§ **TASK ITEM**: Repeat the listing exactly. Any picture in it should be left out of the copy.

═════ INFORMATION PROVIDED

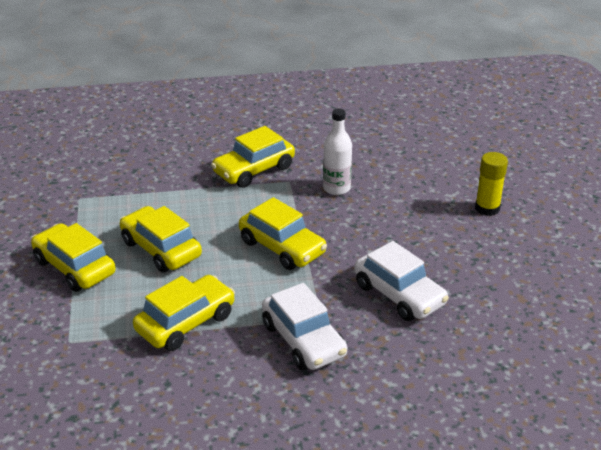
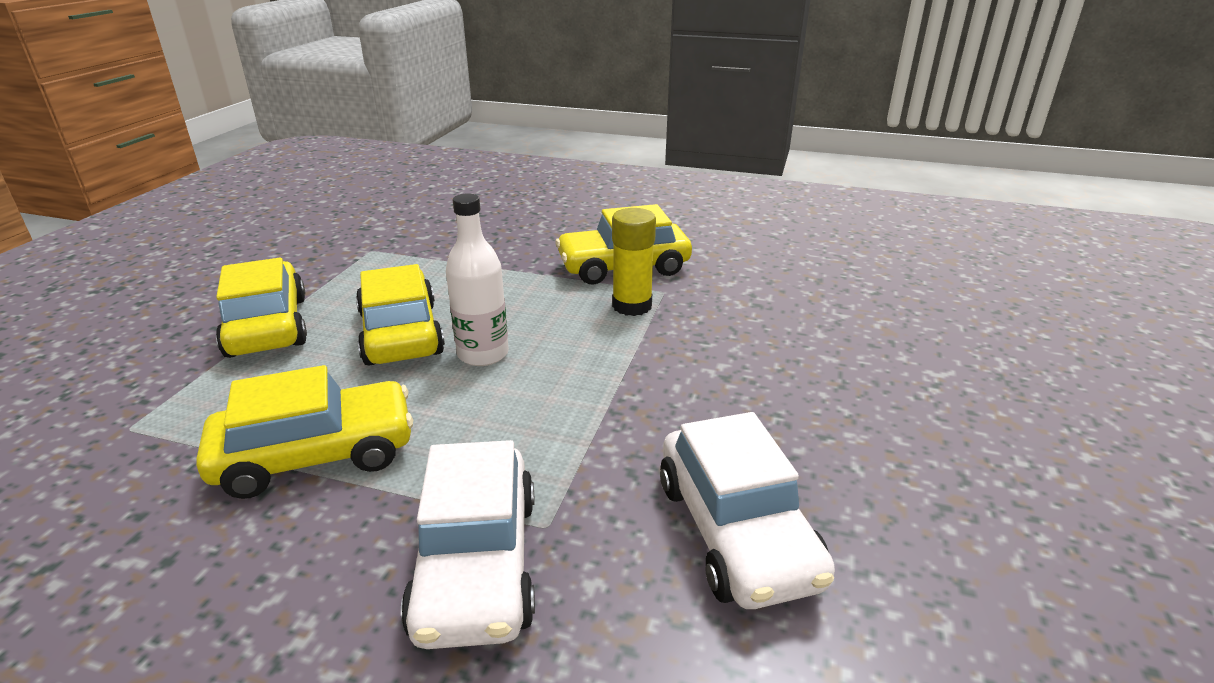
camera: 25 degrees right, 5 degrees down
(282, 247) = (578, 379): yellow car -> none
(336, 188) = (731, 317): white bottle -> white bottle (483, 354)
(487, 208) = (1006, 414): yellow glue stick -> yellow glue stick (632, 306)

══════════

§ **ANSWER FOR THIS EXERCISE**:
camera: 25 degrees right, 5 degrees down
(282, 247) = (578, 379): yellow car -> none
(336, 188) = (731, 317): white bottle -> white bottle (483, 354)
(487, 208) = (1006, 414): yellow glue stick -> yellow glue stick (632, 306)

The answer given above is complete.